Exercise instructions: Exactly as they appear, output all of the records. Skip any images.

Information provided:
++++++++++
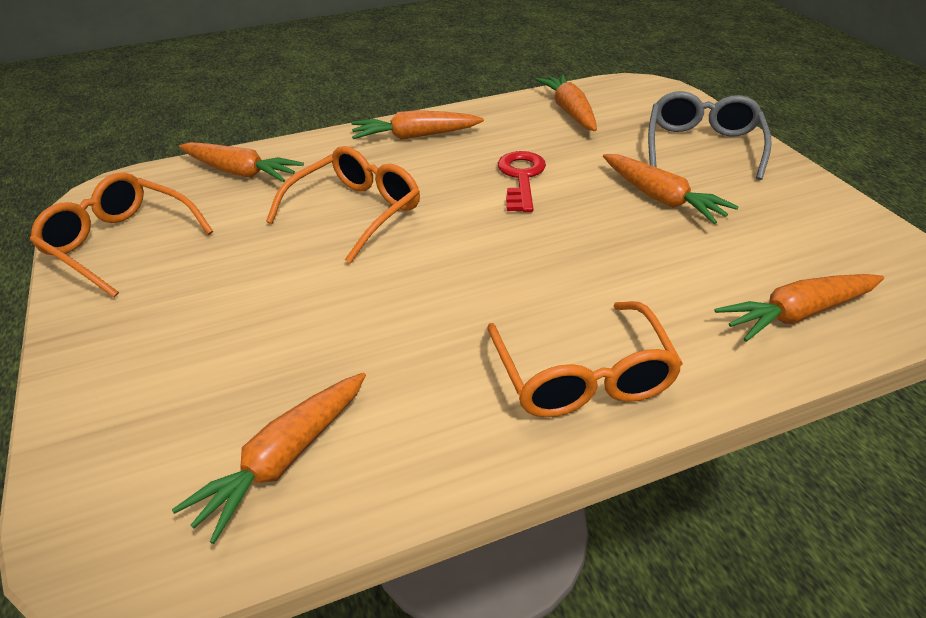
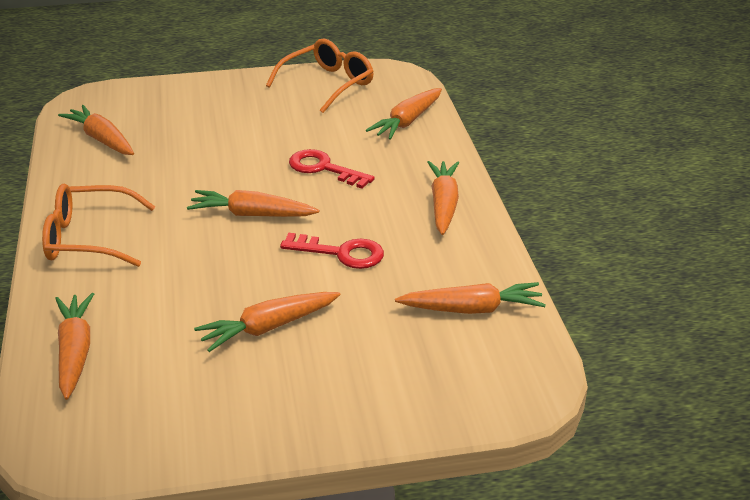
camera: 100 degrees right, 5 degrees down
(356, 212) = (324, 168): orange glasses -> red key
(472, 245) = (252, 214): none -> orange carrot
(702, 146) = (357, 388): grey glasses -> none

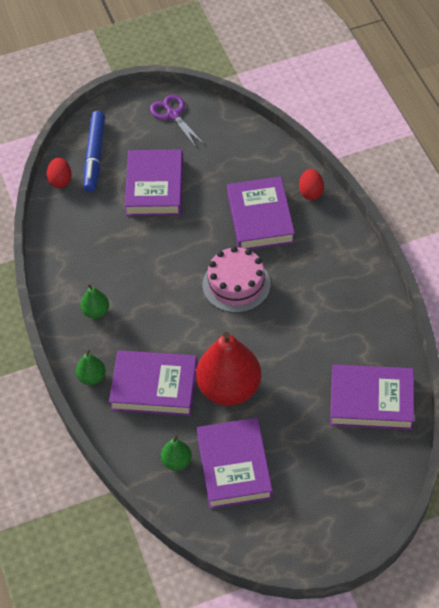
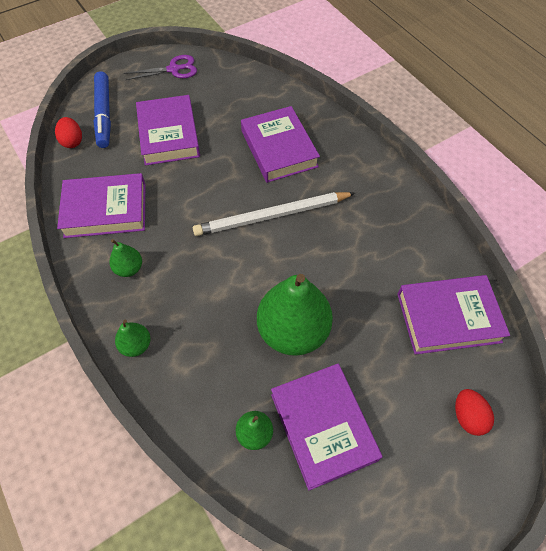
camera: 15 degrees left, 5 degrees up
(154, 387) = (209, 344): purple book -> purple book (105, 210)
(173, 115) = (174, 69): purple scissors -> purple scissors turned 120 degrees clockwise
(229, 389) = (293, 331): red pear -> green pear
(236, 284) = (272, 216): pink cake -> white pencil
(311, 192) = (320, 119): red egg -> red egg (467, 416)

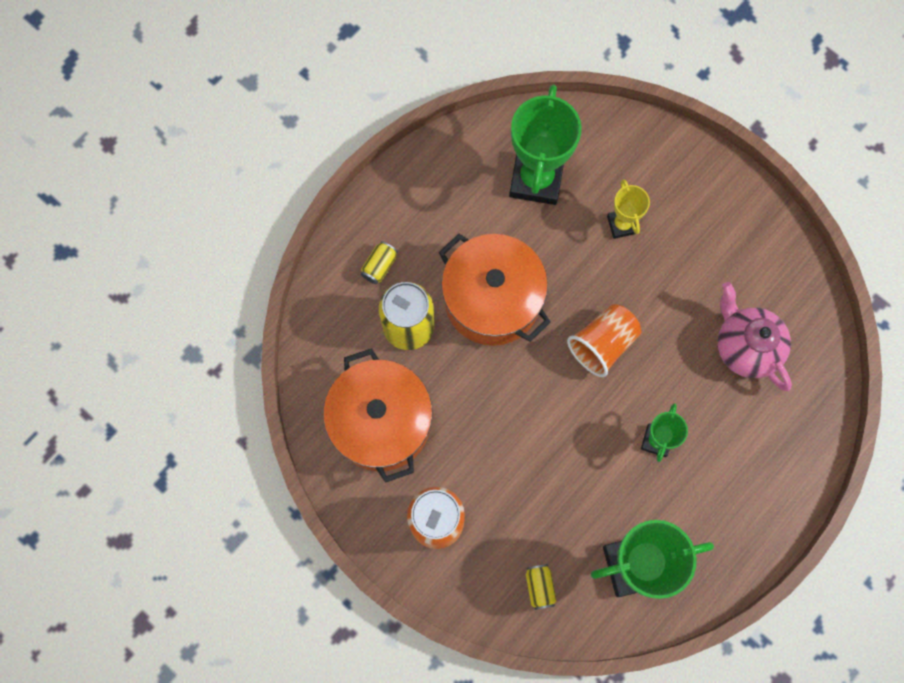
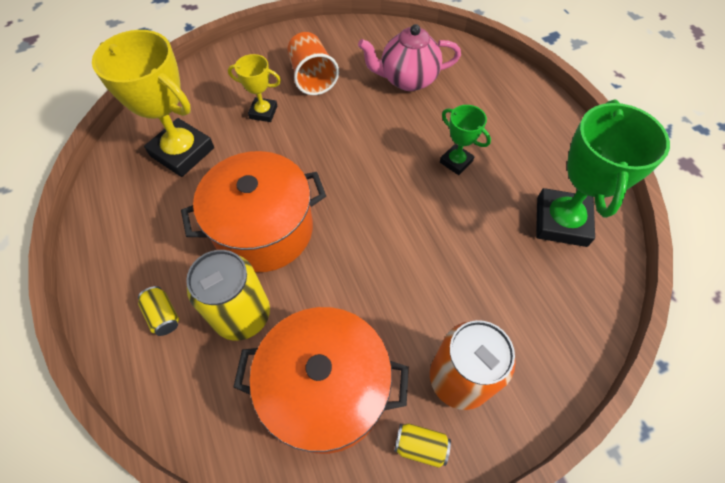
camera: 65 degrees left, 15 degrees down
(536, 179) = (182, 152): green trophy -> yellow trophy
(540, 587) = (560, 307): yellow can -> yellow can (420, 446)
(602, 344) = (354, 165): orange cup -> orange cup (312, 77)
++++++++++
Answer:
camera: 100 degrees right, 5 degrees down
(356, 212) = (324, 168): orange glasses -> red key
(472, 245) = (252, 214): none -> orange carrot
(702, 146) = (357, 388): grey glasses -> none

camera: 15 degrees left, 5 degrees up
(154, 387) = (209, 344): purple book -> purple book (105, 210)
(173, 115) = (174, 69): purple scissors -> purple scissors turned 120 degrees clockwise
(229, 389) = (293, 331): red pear -> green pear
(236, 284) = (272, 216): pink cake -> white pencil
(311, 192) = (320, 119): red egg -> red egg (467, 416)

camera: 65 degrees left, 15 degrees down
(536, 179) = (182, 152): green trophy -> yellow trophy
(540, 587) = (560, 307): yellow can -> yellow can (420, 446)
(602, 344) = (354, 165): orange cup -> orange cup (312, 77)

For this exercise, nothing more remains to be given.